# PROMPT
Only the lines below from the one that contains "(356, 319) = (565, 388): turquoise" through the one that contains "camera: 15 degrees right, 10 degrees down" should appear in your answer, exact and without pictures.

# MATERIAL SUPPLIED

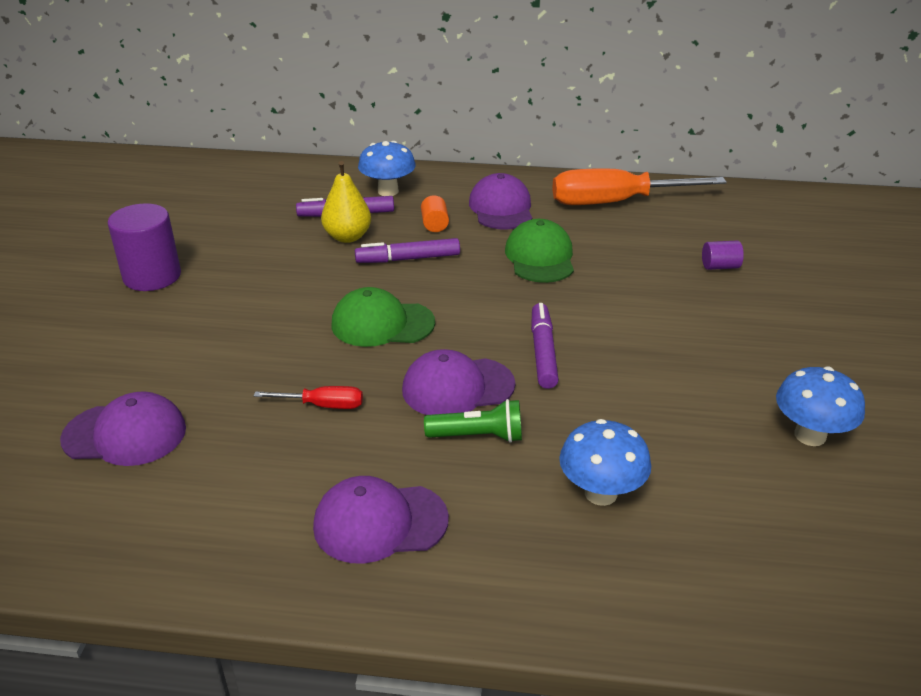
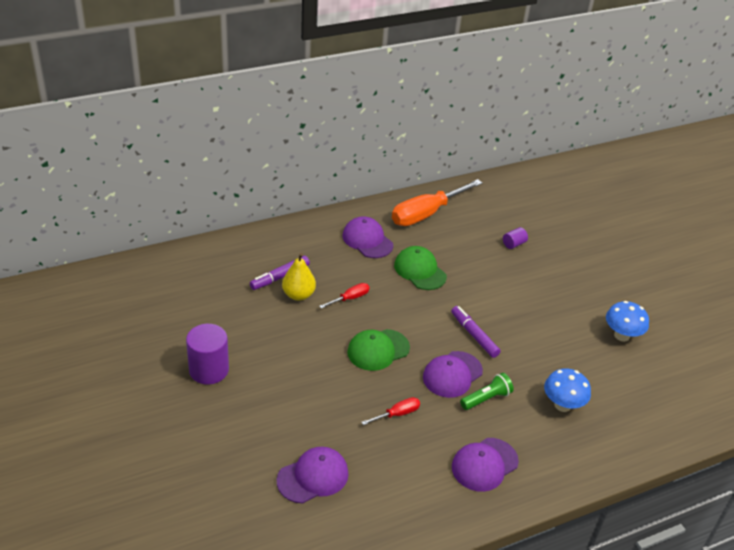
camera: 35 degrees left, 5 degrees up
(388, 191) = (287, 249): blue mushroom -> none
(408, 259) = (350, 298): purple marker -> red screwdriver
(434, 225) = (340, 267): orange cylinder -> none

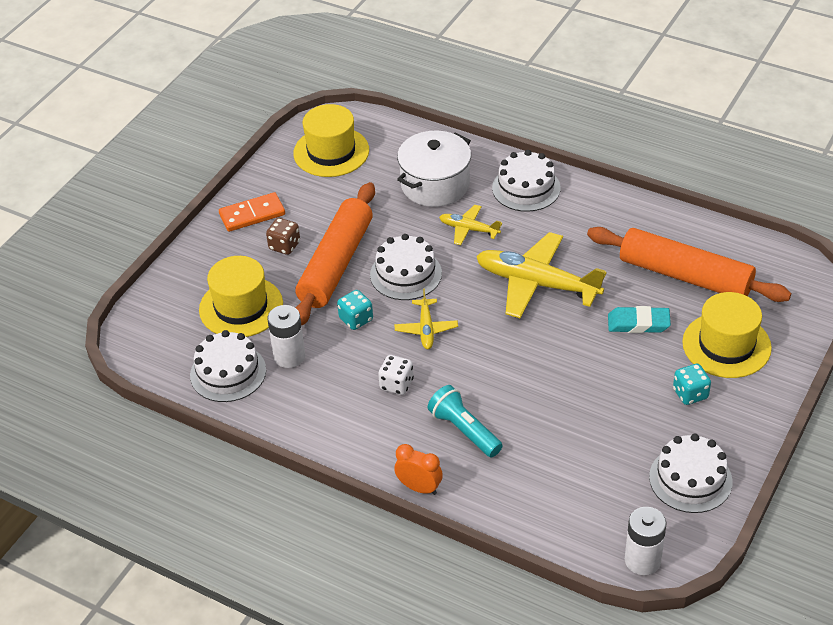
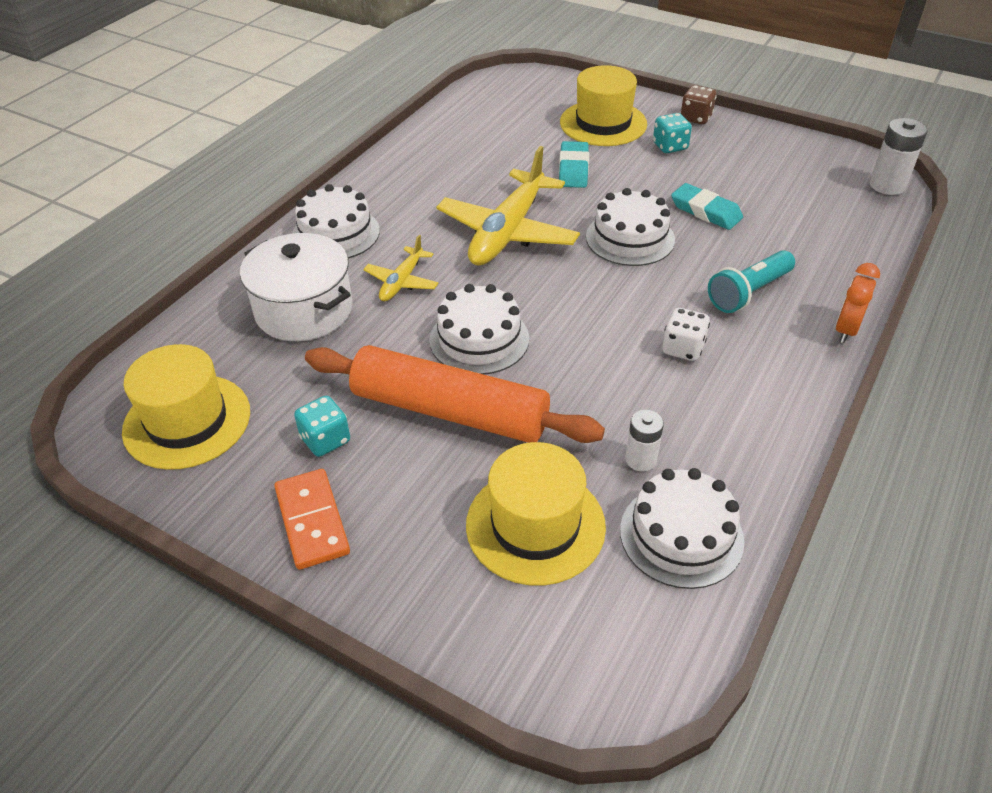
camera: 90 degrees left, 0 degrees up
(284, 246) = (399, 474): brown dice -> brown dice (696, 118)
(289, 356) = (640, 459): white battery -> white battery, size x0.65
(356, 319) = (565, 388): turquoise dice -> turquoise dice (325, 440)
(426, 329) = (583, 321): yellow plane -> none
(580, 412) = (705, 211): none -> turquoise eraser
(685, 276) = (504, 138): orange rolling pin -> none
(690, 479) = (779, 154): white cake -> white cake (630, 238)

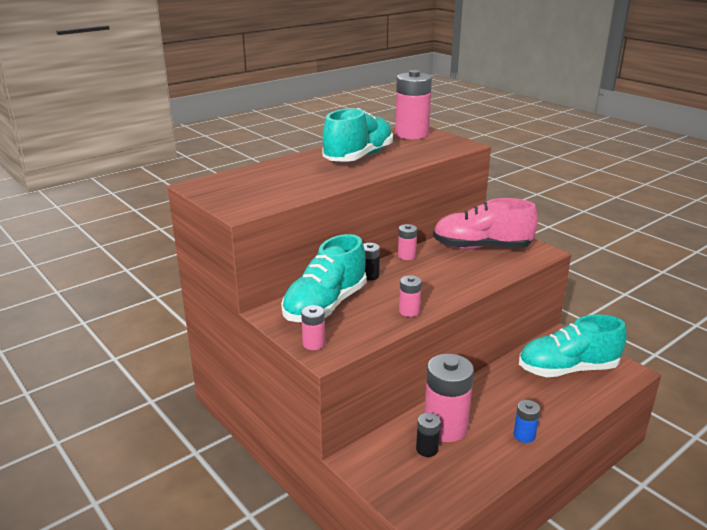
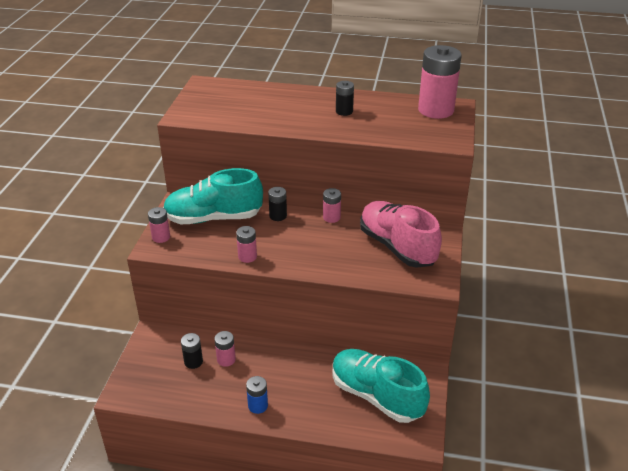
camera: 50 degrees right, 10 degrees up
(358, 157) = (344, 111): turquoise shoe -> black battery
(445, 427) = (226, 359): pink battery -> pink battery, size x0.48

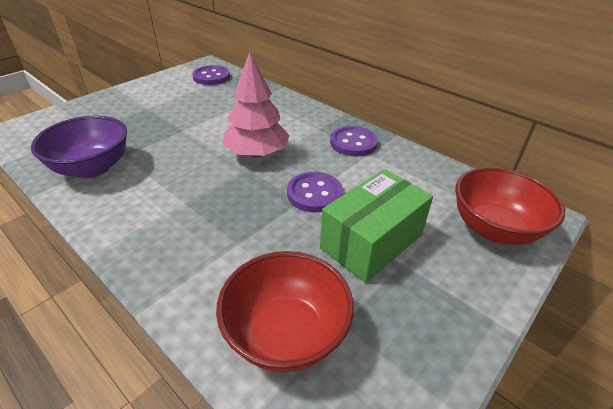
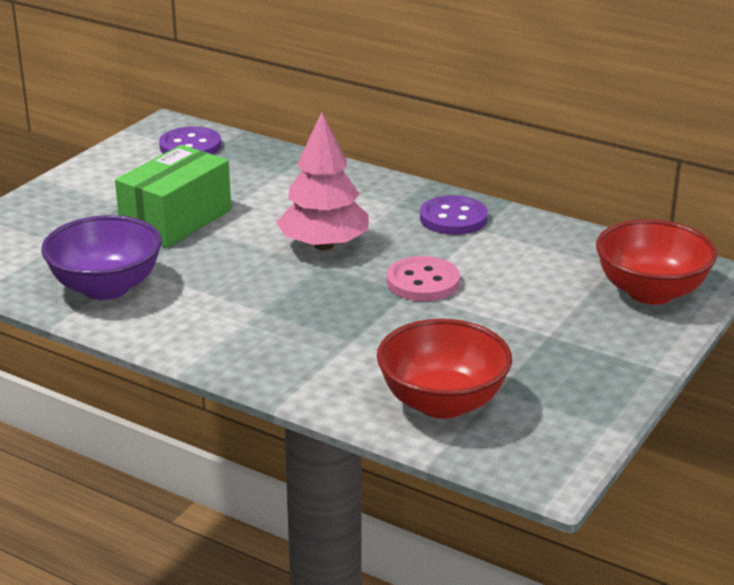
camera: 10 degrees left, 10 degrees down
(314, 193) = (423, 282): purple button -> pink button
(371, 241) = (509, 320): green box -> green box (176, 220)

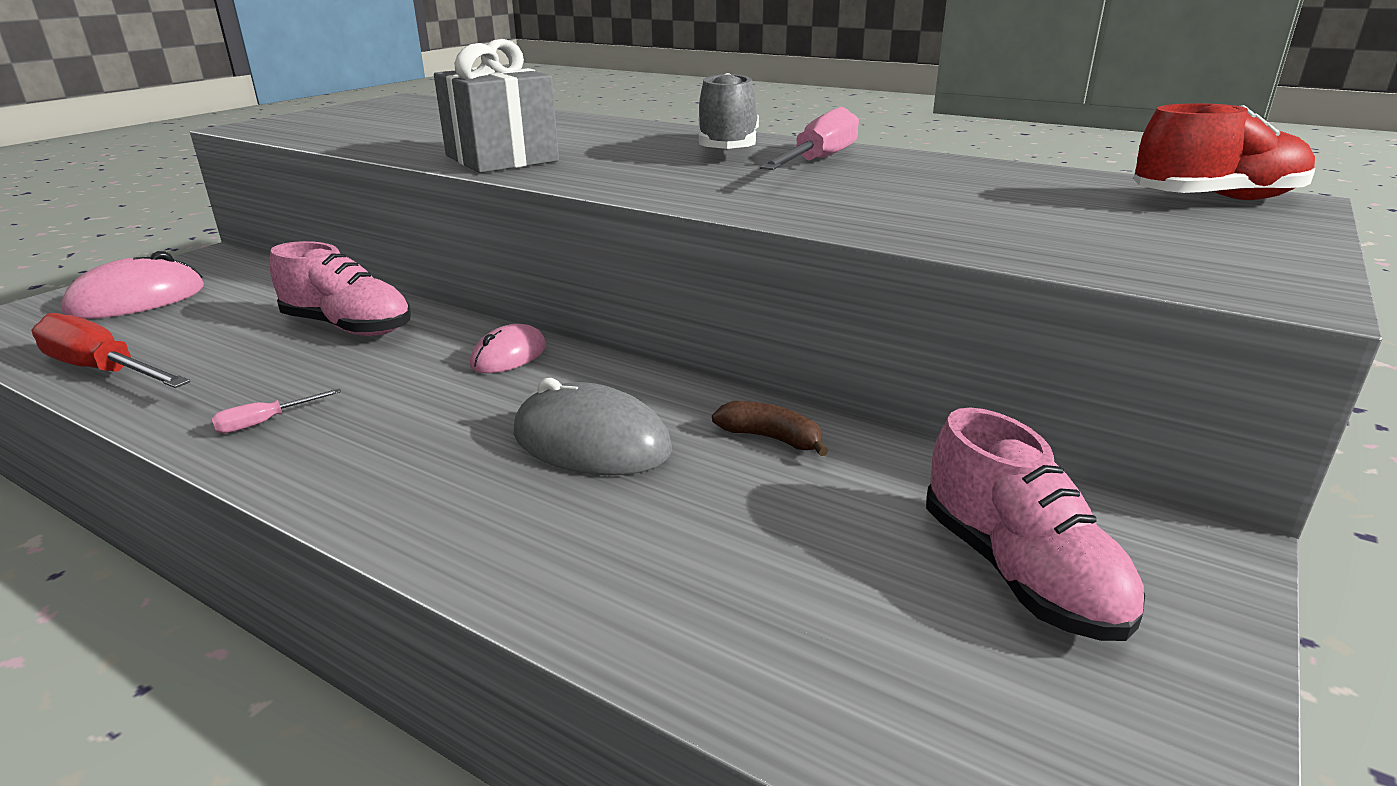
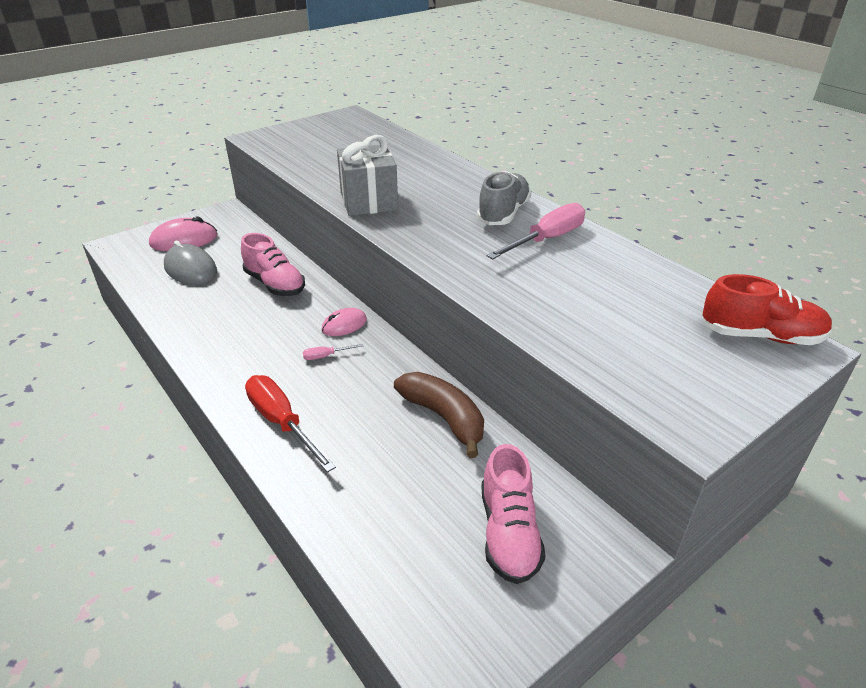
camera: 20 degrees right, 10 degrees up
(103, 370) = (158, 291): red screwdriver -> red screwdriver (282, 422)
(265, 422) = (216, 344): pink screwdriver -> pink screwdriver (326, 356)
(591, 442) = (355, 396): grey mouse -> grey mouse (190, 269)
(771, 438) = (444, 417): brown banana -> brown banana, size x1.87

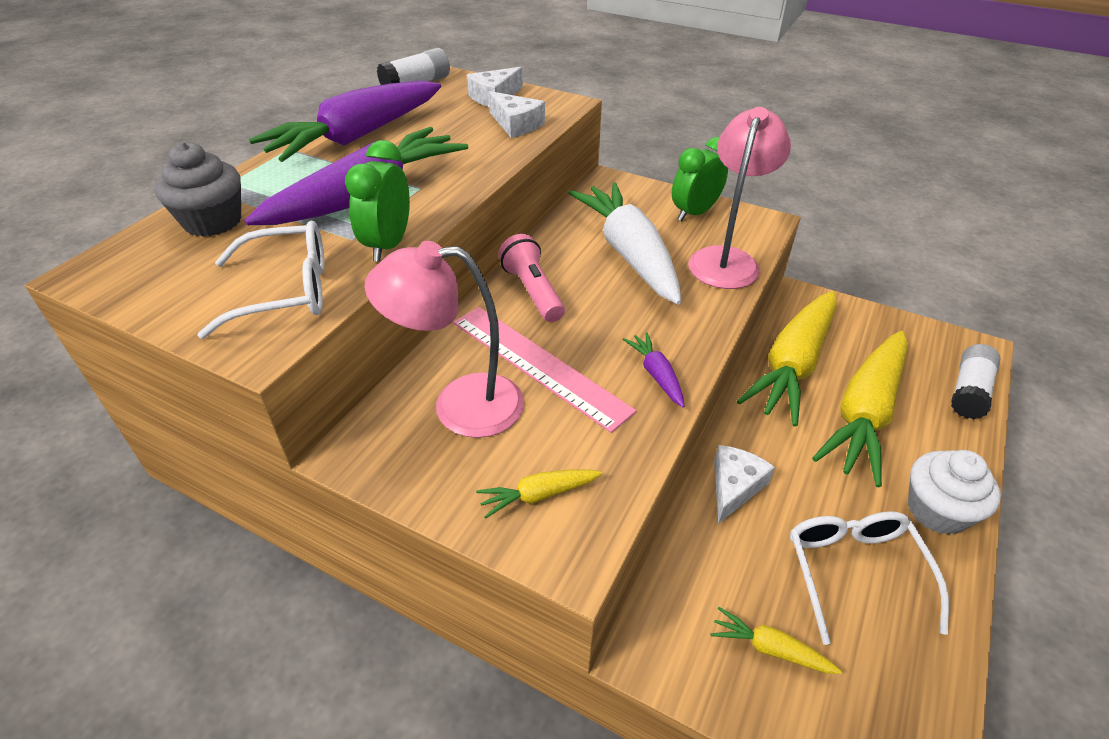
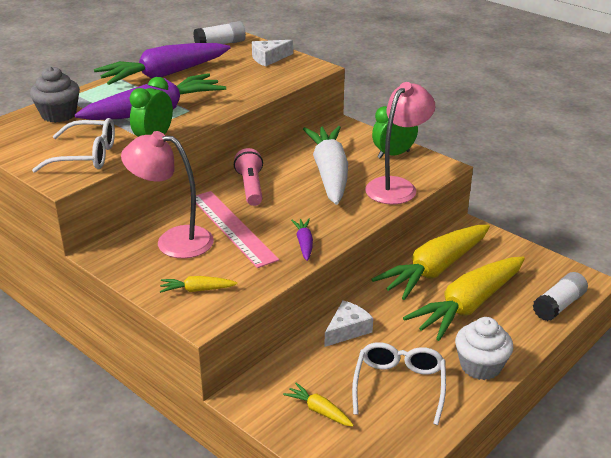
camera: 15 degrees right, 10 degrees down
(516, 124) = (273, 78): white cheese -> none

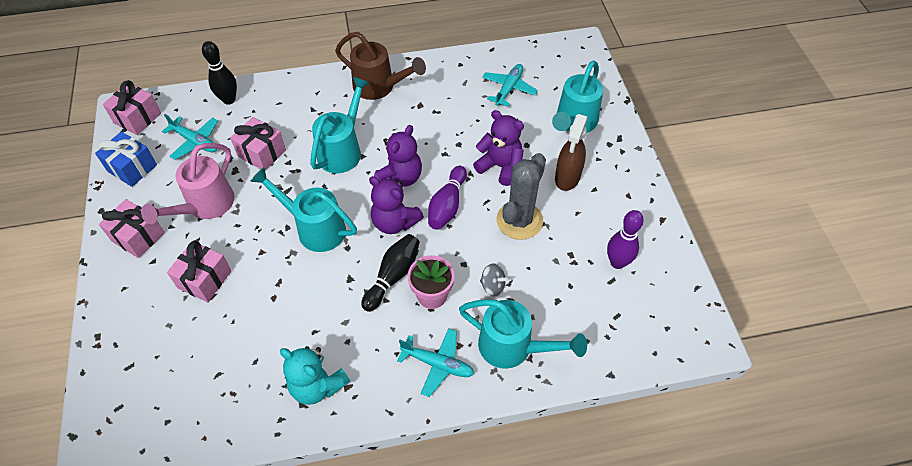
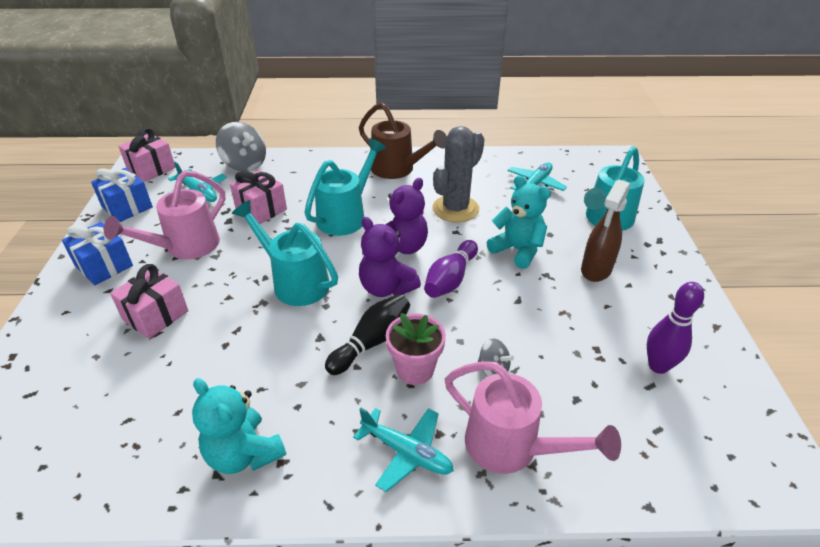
camera: 10 degrees right, 15 degrees down
(138, 237) = (104, 266): pink gift -> blue gift
(229, 100) = (245, 164): black bowling pin -> grey spinning top
(500, 166) = (517, 250): purple teddy bear -> turquoise teddy bear
(513, 347) = (511, 447): turquoise watering can -> pink watering can
(519, 220) = (534, 304): grey cactus -> grey cactus (455, 209)

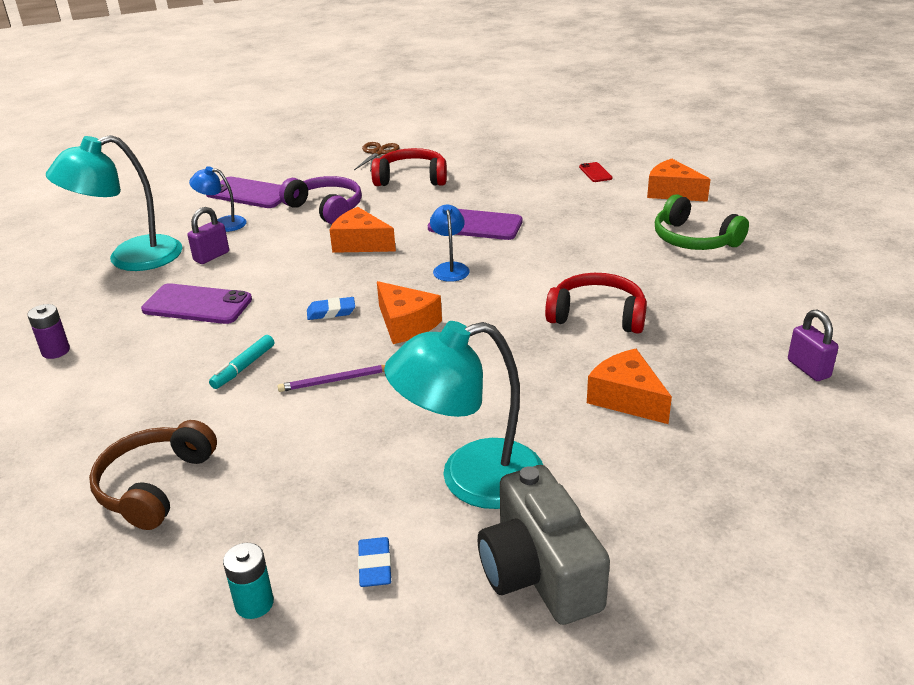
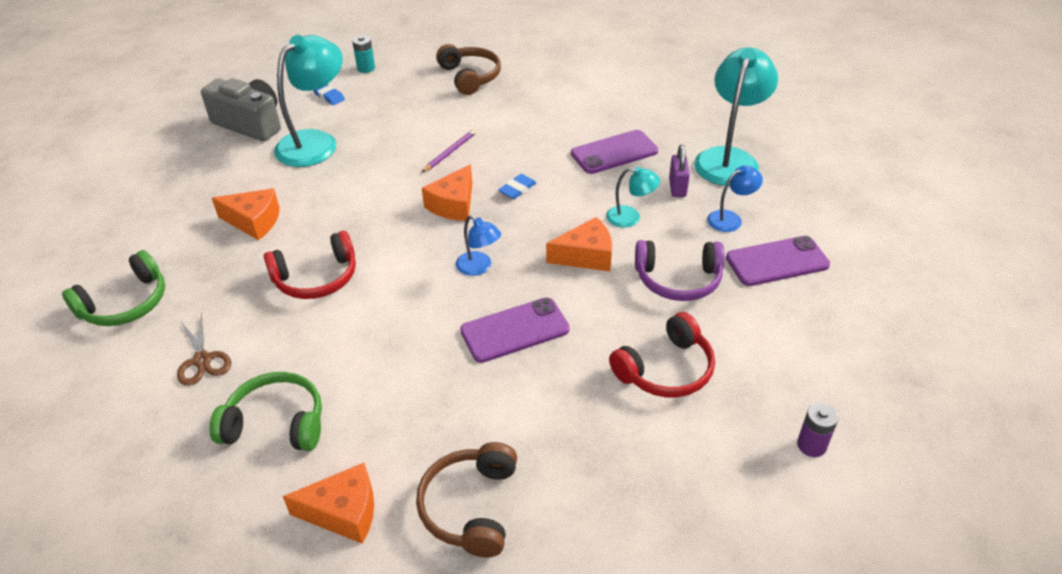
camera: 140 degrees right, 10 degrees up
(56, 351) = (638, 95): purple battery -> purple battery (811, 445)
(244, 367) = (516, 135): turquoise marker -> none
(285, 252) = (630, 217): none -> turquoise lamp
(377, 153) = (770, 397): brown scissors -> brown scissors (202, 360)
(406, 324) = (453, 204): orange cheese -> orange cheese turned 75 degrees counterclockwise
(595, 172) = (470, 507): red phone -> brown headphones
(808, 369) = (126, 303): purple padlock -> green headphones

# RESULT
(356, 319) = (565, 388): turquoise dice -> turquoise dice (325, 440)
(426, 329) = (583, 321): yellow plane -> none
(580, 412) = (705, 211): none -> turquoise eraser
(685, 276) = (504, 138): orange rolling pin -> none
(690, 479) = (779, 154): white cake -> white cake (630, 238)

camera: 50 degrees right, 10 degrees up
(358, 157) = (344, 111): turquoise shoe -> black battery
(445, 427) = (226, 359): pink battery -> pink battery, size x0.48

camera: 10 degrees left, 10 degrees down
(314, 193) = (423, 282): purple button -> pink button
(371, 241) = (509, 320): green box -> green box (176, 220)

camera: 20 degrees right, 10 degrees up
(103, 370) = (158, 291): red screwdriver -> red screwdriver (282, 422)
(265, 422) = (216, 344): pink screwdriver -> pink screwdriver (326, 356)
(591, 442) = (355, 396): grey mouse -> grey mouse (190, 269)
(771, 438) = (444, 417): brown banana -> brown banana, size x1.87

camera: 15 degrees right, 10 degrees down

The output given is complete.